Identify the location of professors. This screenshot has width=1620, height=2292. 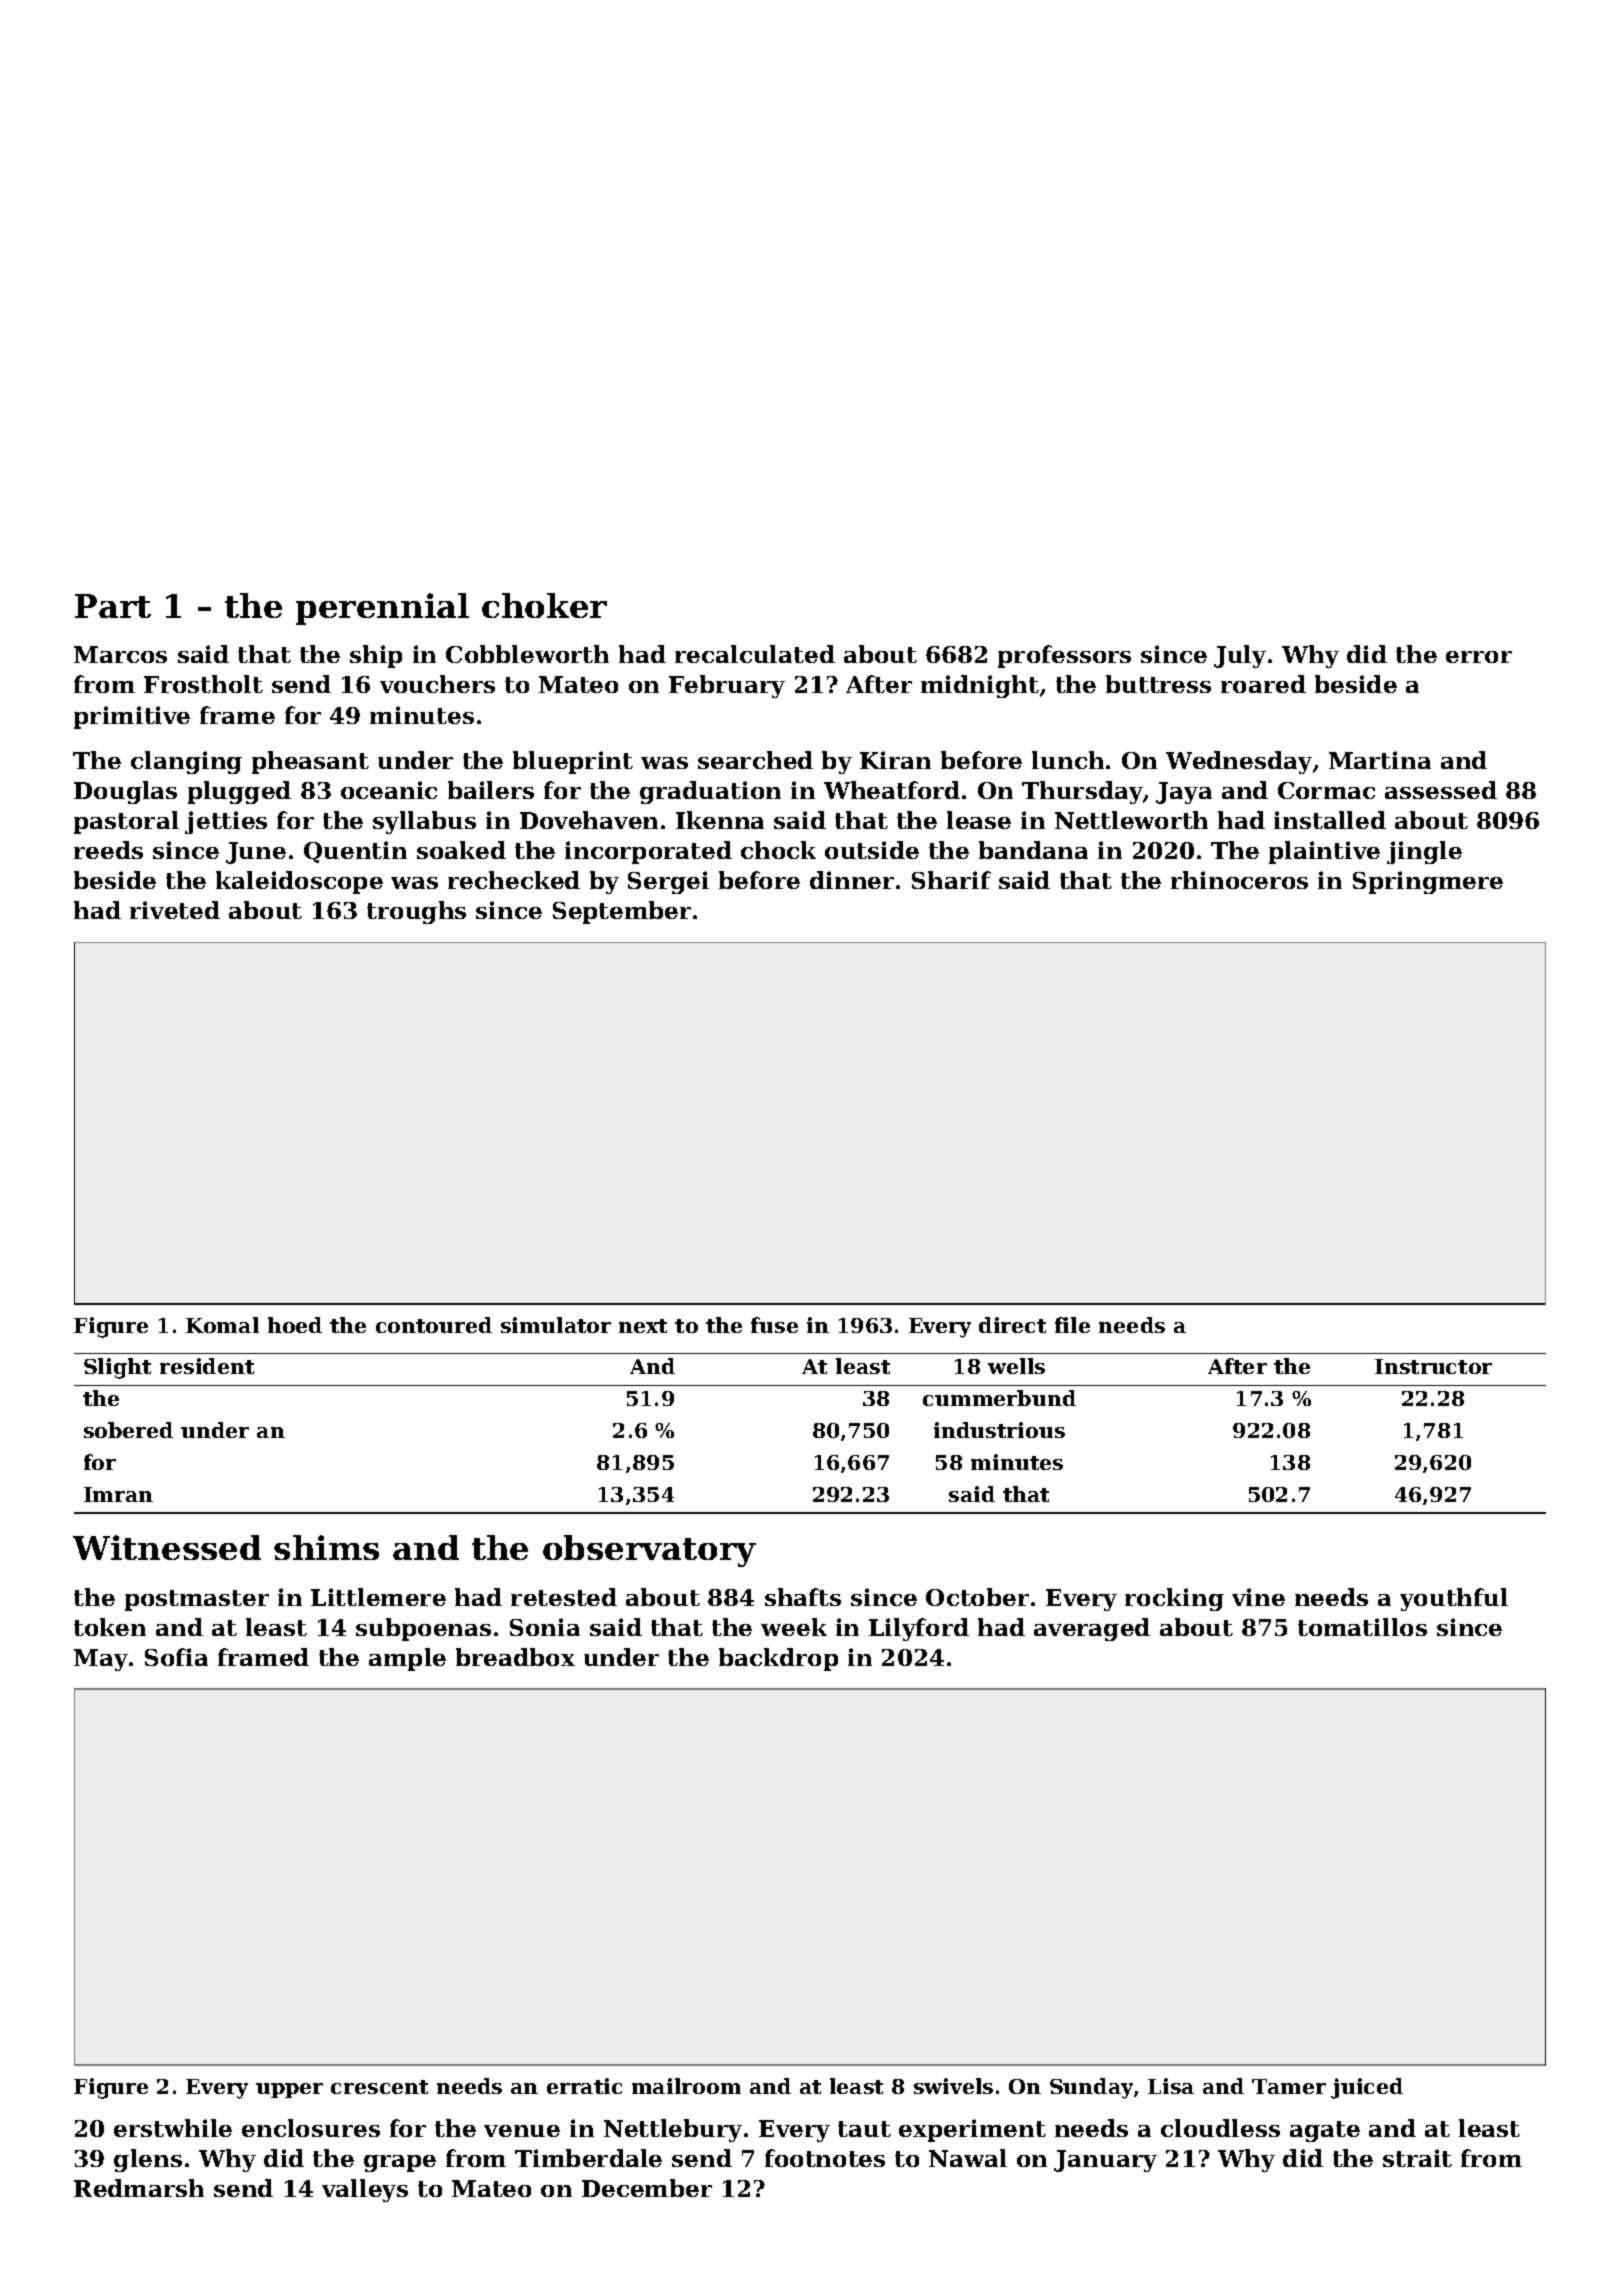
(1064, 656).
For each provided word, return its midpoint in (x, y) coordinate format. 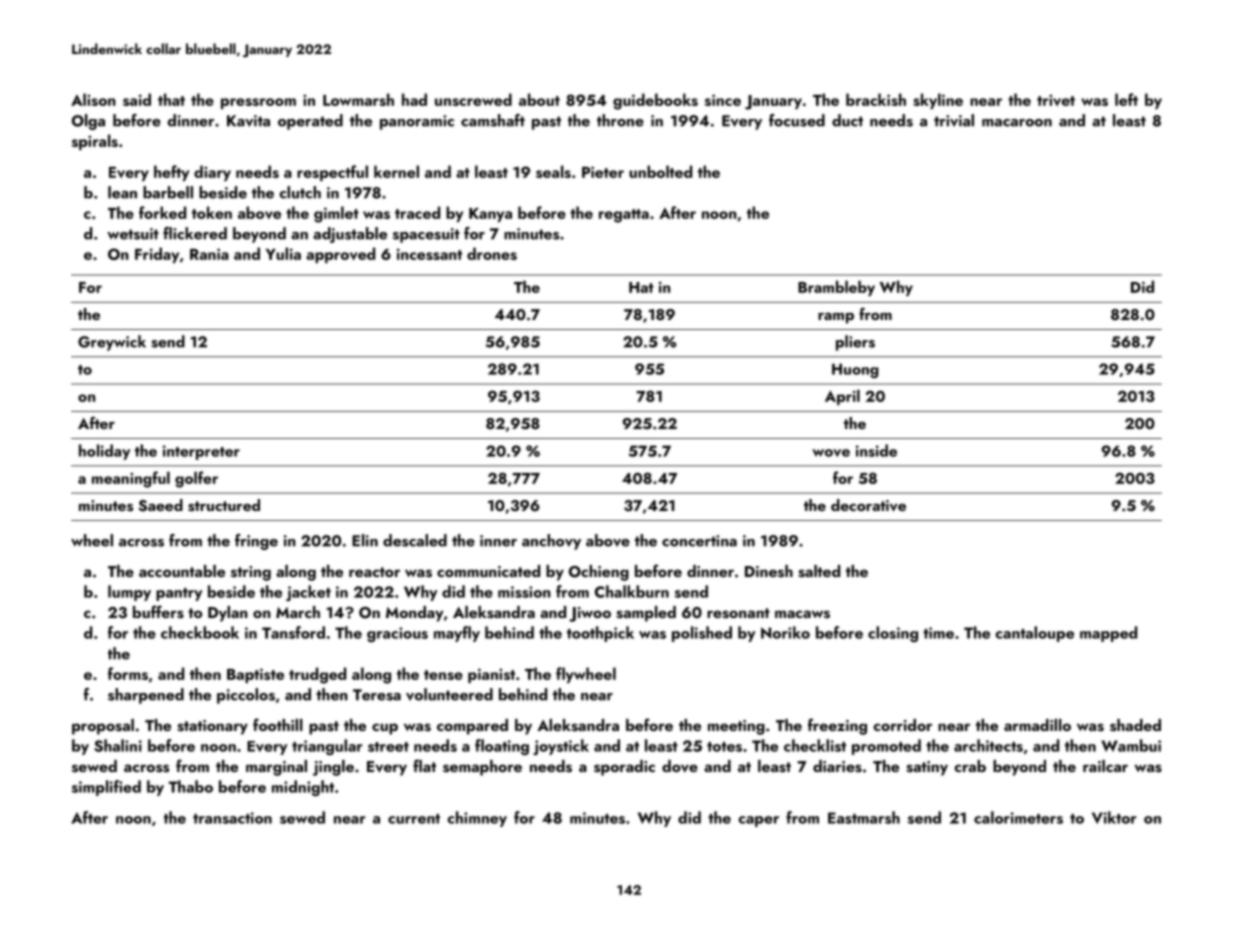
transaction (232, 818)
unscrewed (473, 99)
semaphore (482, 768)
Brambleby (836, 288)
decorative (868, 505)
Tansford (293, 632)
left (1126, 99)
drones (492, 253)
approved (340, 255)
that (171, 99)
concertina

--

(Directions) Render all of the data above as a JSON array of strings, with one string for each line and blank lines omitted. Leave the pictures out of the output.

(Task answer)
[
  "Identify the location of professors. This screenshot has width=1620, height=2292. ",
  "(1064, 656).",
  "For each provided word, return its midpoint in (x, y) coordinate format. ",
  "transaction (232, 818)",
  "unscrewed (473, 99)",
  "semaphore (482, 768)",
  "Brambleby (836, 288)",
  "decorative (868, 505)",
  "Tansford (293, 632)",
  "left (1126, 99)",
  "drones (492, 253)",
  "approved (340, 255)",
  "that (171, 99)",
  "concertina"
]